◆ WORK REQUIRED ◆
Return, word for word, the lines of the records below that begin with the line containing "Lithops meyeri [157, 438]" and continue through the line containing "Lithops aucampiae [157, 58]". Include both of those lines.

◆ PROVIDED INFORMATION ◆
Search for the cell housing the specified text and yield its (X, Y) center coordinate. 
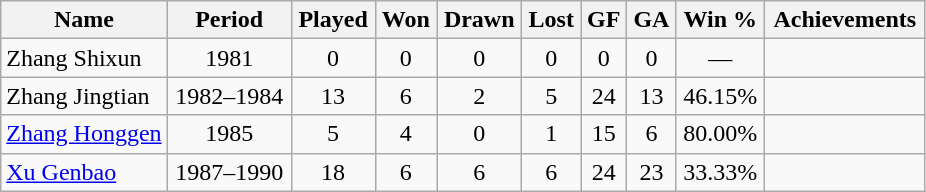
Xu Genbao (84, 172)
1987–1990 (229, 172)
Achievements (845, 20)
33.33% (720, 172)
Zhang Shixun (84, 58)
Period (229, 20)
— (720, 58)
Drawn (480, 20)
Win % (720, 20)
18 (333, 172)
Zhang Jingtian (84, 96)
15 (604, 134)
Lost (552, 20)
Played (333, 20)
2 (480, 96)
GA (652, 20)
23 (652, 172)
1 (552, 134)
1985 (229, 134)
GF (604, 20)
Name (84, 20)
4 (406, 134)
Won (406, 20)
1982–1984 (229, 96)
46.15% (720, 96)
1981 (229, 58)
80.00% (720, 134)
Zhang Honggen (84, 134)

---

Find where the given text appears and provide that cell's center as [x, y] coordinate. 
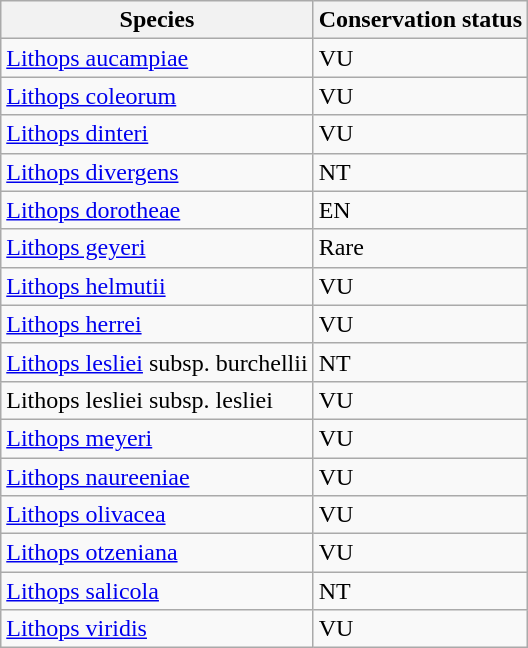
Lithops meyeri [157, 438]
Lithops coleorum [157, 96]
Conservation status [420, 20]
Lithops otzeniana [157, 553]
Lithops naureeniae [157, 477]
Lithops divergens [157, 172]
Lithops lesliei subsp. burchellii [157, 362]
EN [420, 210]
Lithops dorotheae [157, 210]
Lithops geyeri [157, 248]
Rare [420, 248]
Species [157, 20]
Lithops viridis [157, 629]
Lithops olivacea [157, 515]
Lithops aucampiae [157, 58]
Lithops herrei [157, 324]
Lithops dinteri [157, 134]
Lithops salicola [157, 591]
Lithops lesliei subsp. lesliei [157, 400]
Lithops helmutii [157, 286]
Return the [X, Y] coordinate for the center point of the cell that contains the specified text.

◆ SOLUTION TO THIS EXERCISE ◆
Lithops meyeri [157, 438]
Lithops coleorum [157, 96]
Conservation status [420, 20]
Lithops otzeniana [157, 553]
Lithops naureeniae [157, 477]
Lithops divergens [157, 172]
Lithops lesliei subsp. burchellii [157, 362]
EN [420, 210]
Lithops dorotheae [157, 210]
Lithops geyeri [157, 248]
Rare [420, 248]
Species [157, 20]
Lithops viridis [157, 629]
Lithops olivacea [157, 515]
Lithops aucampiae [157, 58]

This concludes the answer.